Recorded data
►

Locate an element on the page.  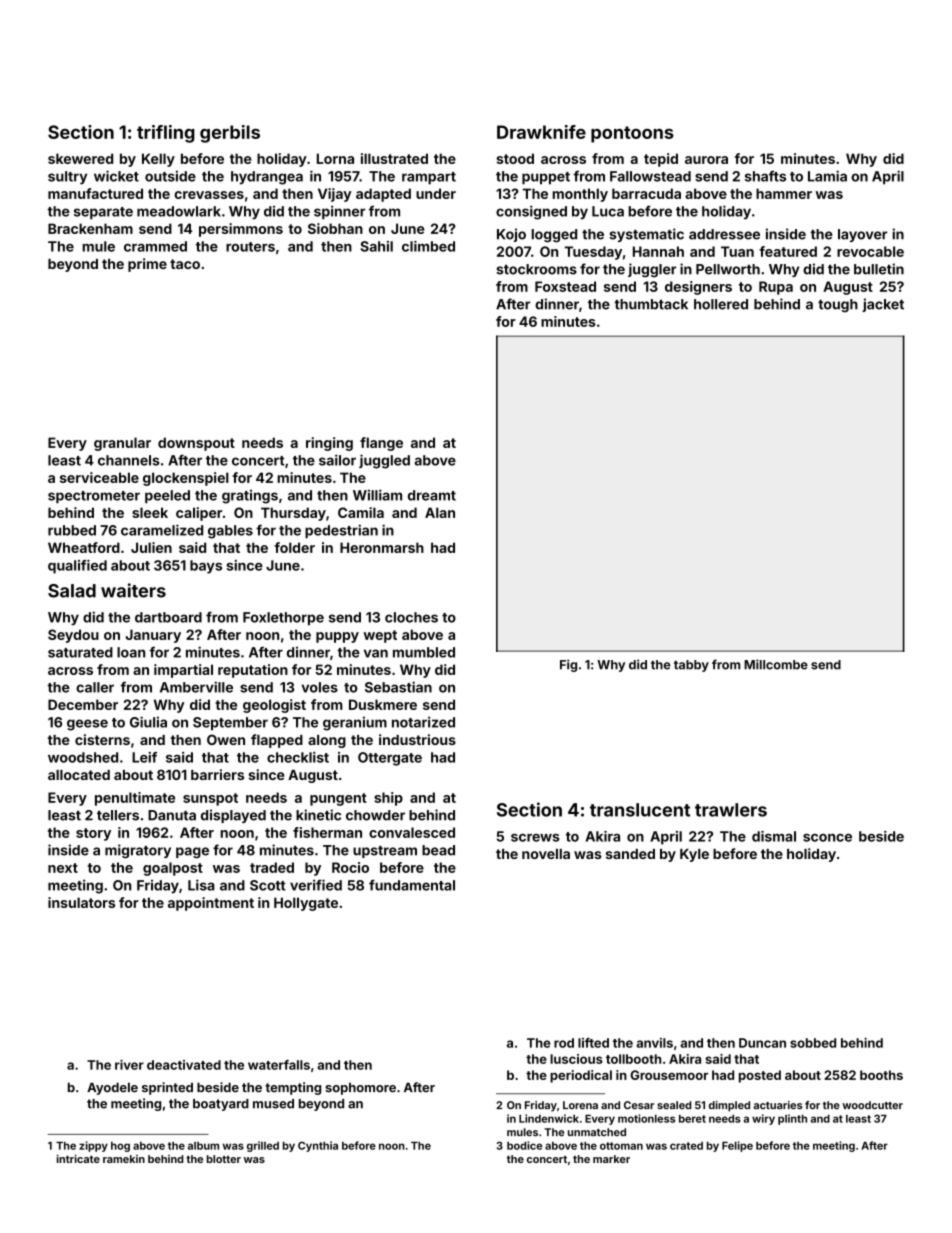
hog is located at coordinates (120, 1147).
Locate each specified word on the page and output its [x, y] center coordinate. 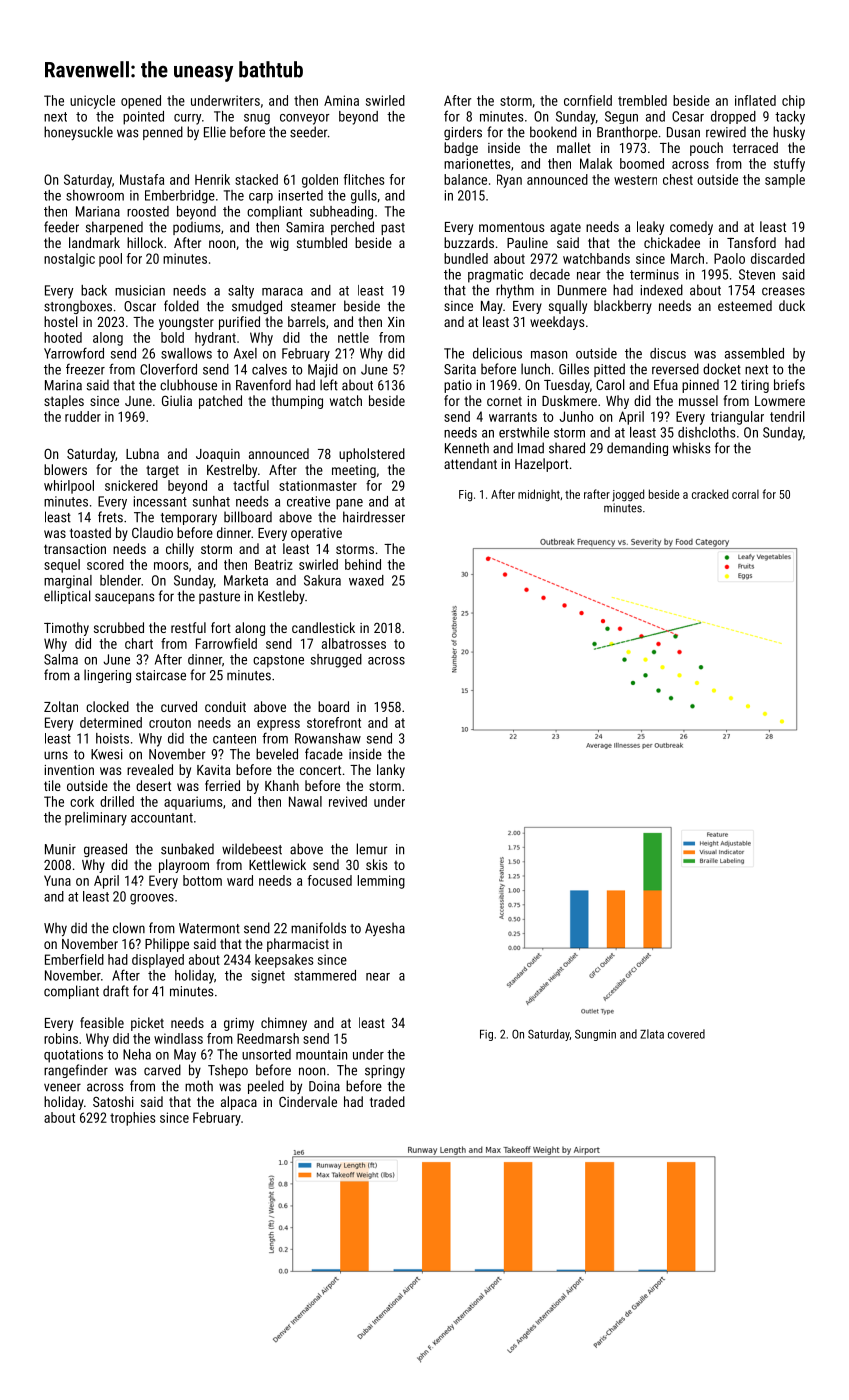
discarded [778, 258]
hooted [63, 337]
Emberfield [74, 959]
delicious [497, 353]
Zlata [652, 1034]
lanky [391, 771]
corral [745, 494]
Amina [341, 100]
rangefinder [76, 1071]
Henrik [212, 179]
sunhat [211, 501]
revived [348, 801]
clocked [107, 706]
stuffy [789, 165]
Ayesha [385, 929]
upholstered [372, 455]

◄

• Exercise goal: Starting at the line containing "Locate each specified" and ending with the last of the entries, rename "word" to "term" and give those lines back with nothing else altered. Leave the pictures out of your answer.

• Correct answer:
Locate each specified term on the page and output its [x, y] center coordinate. 
discarded [778, 258]
hooted [63, 337]
Emberfield [74, 959]
delicious [497, 353]
Zlata [652, 1034]
lanky [391, 771]
corral [745, 494]
Amina [341, 100]
rangefinder [76, 1071]
Henrik [212, 179]
sunhat [211, 501]
revived [348, 801]
clocked [107, 706]
stuffy [789, 165]
Ayesha [385, 929]
upholstered [372, 455]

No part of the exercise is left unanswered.